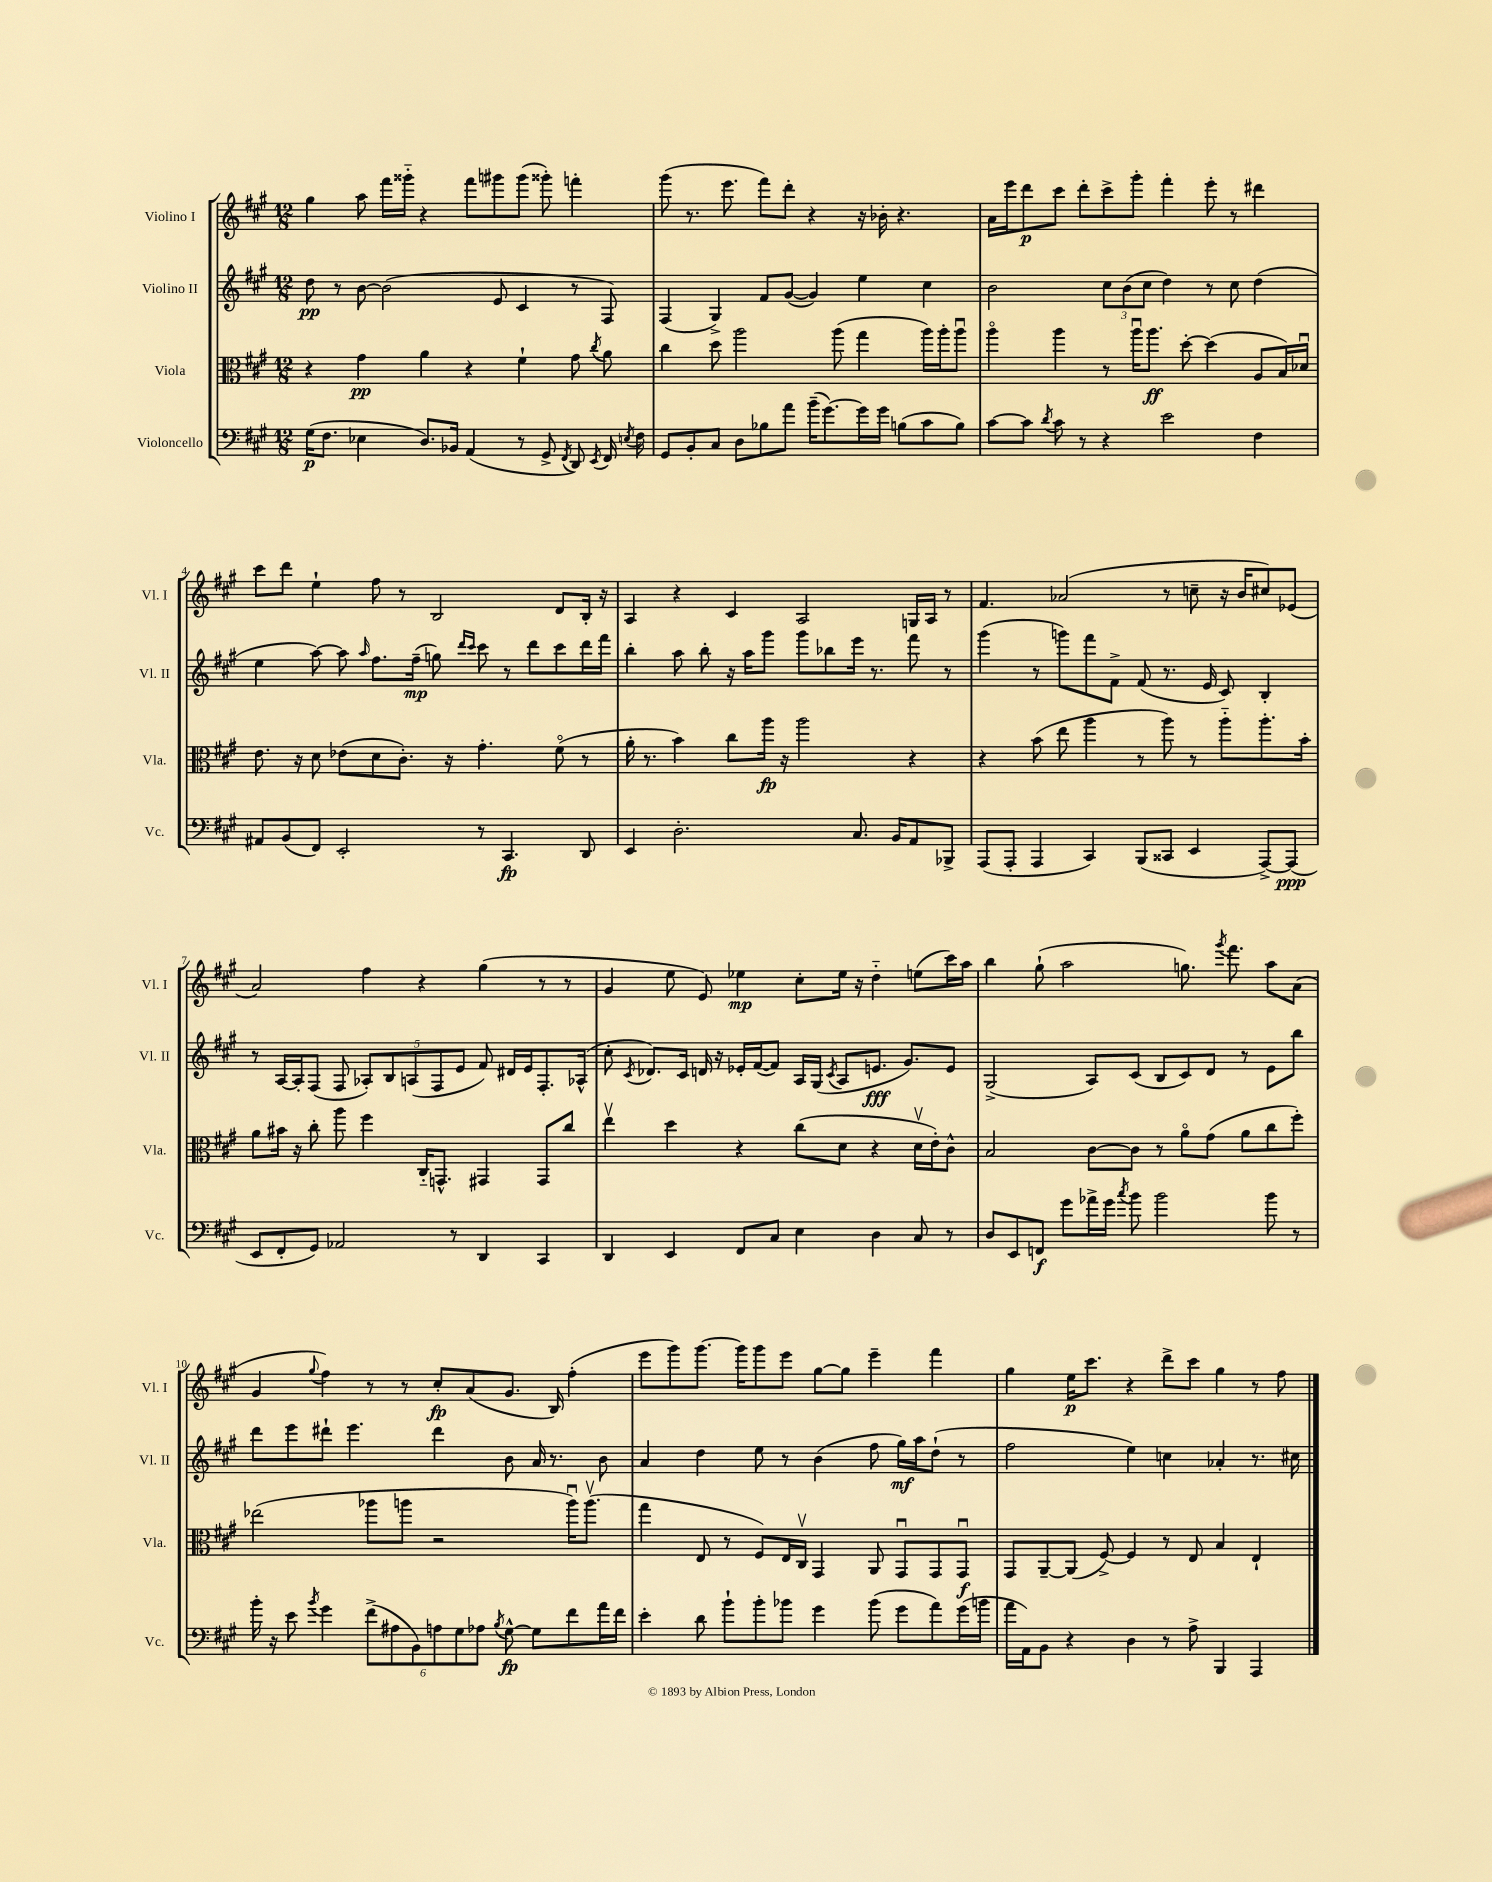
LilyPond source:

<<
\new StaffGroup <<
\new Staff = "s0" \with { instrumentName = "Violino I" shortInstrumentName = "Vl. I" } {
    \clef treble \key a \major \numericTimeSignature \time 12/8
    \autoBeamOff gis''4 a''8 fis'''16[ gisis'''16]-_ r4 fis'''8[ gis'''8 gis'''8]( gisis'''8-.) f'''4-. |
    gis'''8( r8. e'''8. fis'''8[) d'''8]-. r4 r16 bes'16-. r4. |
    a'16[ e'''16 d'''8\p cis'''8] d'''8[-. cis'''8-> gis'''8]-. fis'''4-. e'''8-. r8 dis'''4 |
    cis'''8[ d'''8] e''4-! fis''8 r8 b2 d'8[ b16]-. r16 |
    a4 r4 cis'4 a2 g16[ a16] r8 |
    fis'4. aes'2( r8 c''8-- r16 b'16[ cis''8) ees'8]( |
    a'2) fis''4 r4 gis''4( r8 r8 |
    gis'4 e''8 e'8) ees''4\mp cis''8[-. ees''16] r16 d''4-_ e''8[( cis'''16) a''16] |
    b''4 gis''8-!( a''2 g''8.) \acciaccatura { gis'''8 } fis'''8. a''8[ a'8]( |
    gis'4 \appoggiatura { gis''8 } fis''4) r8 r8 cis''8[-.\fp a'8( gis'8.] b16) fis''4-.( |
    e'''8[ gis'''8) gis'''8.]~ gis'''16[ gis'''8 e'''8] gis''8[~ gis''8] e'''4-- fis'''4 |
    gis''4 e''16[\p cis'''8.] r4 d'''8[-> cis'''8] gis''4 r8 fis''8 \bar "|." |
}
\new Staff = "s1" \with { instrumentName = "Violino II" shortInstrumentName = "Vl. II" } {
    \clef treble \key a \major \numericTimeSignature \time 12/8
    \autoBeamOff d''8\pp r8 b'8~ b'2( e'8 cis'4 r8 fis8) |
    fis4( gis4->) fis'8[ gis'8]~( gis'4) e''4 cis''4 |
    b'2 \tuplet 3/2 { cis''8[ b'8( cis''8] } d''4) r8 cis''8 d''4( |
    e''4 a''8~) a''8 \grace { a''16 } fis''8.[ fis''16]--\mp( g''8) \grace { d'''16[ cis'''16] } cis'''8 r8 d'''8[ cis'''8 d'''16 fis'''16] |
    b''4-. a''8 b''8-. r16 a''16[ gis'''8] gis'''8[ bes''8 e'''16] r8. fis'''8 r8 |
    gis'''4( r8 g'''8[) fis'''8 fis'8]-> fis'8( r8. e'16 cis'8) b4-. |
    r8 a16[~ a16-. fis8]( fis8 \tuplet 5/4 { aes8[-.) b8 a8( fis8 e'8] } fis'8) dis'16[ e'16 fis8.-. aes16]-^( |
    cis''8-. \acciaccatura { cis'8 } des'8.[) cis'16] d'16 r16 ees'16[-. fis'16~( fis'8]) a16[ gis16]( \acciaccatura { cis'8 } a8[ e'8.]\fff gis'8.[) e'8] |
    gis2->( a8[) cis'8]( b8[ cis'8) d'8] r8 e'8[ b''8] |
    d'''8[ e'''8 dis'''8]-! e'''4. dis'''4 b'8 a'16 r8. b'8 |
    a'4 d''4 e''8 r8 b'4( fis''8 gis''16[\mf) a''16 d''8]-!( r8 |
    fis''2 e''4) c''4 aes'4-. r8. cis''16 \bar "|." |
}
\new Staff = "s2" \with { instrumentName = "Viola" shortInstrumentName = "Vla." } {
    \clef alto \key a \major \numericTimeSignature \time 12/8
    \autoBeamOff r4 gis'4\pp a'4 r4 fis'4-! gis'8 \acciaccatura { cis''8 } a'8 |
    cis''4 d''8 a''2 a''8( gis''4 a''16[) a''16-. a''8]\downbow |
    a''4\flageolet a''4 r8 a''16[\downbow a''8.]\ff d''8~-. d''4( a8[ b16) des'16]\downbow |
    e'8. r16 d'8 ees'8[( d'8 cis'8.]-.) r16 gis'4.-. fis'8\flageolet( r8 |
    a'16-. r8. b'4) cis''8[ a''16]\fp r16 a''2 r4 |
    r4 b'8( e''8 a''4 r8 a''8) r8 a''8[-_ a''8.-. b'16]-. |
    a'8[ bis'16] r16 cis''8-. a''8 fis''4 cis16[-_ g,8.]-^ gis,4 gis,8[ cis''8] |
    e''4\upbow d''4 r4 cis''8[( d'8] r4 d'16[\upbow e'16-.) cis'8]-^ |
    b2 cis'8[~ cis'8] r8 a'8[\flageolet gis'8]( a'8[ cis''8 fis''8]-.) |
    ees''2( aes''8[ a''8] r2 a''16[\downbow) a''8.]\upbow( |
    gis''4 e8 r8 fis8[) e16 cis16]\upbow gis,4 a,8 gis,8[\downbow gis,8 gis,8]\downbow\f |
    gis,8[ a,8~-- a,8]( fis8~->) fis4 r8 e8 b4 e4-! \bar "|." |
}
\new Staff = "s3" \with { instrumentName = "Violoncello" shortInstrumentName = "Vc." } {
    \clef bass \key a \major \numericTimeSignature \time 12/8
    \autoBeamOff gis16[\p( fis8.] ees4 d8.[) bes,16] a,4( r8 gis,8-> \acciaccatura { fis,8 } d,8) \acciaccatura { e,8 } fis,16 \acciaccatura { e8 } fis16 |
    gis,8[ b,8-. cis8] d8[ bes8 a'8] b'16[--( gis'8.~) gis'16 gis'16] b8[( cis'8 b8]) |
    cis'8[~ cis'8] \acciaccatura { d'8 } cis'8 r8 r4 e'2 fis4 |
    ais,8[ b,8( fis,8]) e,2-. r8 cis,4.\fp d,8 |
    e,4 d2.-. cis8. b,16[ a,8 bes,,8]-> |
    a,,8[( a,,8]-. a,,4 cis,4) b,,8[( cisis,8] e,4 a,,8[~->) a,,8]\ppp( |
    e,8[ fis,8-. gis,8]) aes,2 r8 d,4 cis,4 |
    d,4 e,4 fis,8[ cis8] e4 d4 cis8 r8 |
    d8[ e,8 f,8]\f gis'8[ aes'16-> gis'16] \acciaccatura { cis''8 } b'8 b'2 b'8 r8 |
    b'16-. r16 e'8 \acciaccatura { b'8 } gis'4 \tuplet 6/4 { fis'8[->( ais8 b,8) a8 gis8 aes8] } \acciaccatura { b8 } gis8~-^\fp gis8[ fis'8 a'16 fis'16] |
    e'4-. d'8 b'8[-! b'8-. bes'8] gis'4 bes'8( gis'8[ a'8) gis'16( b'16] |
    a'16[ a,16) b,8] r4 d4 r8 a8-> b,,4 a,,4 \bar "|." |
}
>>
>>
::::
Count how many lines in the records above contain the string "shortInstrumentName", treating uppercase and lowercase letters as distinct. Reply with the number alone.

4